Work item
Return the data word for word. Pictures are to be omitted.

Dataset records: Begin

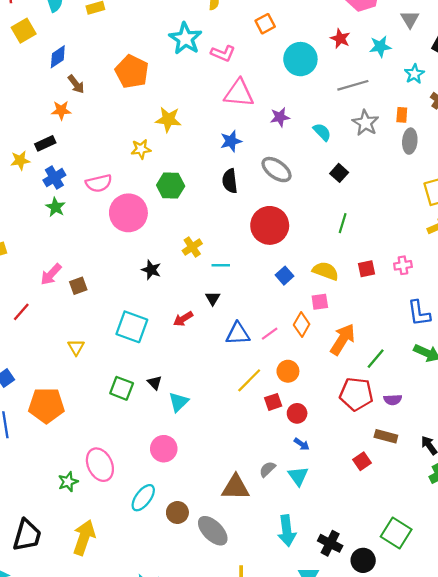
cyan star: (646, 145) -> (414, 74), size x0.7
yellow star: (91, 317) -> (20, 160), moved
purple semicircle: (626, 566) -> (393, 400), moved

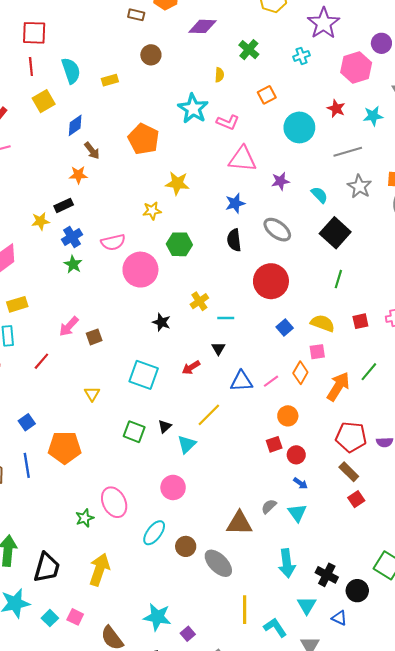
black square: (339, 173) -> (335, 233), size x1.8
green line: (376, 359) -> (369, 372), moved
yellow line: (249, 380) -> (209, 415), moved
black triangle: (155, 383) -> (165, 426), turned 32
brown rectangle: (386, 436) -> (349, 472), moved, turned 30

Dataset records: End

Answer for the task
cyan star: (646, 145) -> (414, 74), size x0.7
yellow star: (91, 317) -> (20, 160), moved
purple semicircle: (626, 566) -> (393, 400), moved

black square: (339, 173) -> (335, 233), size x1.8
green line: (376, 359) -> (369, 372), moved
yellow line: (249, 380) -> (209, 415), moved
black triangle: (155, 383) -> (165, 426), turned 32
brown rectangle: (386, 436) -> (349, 472), moved, turned 30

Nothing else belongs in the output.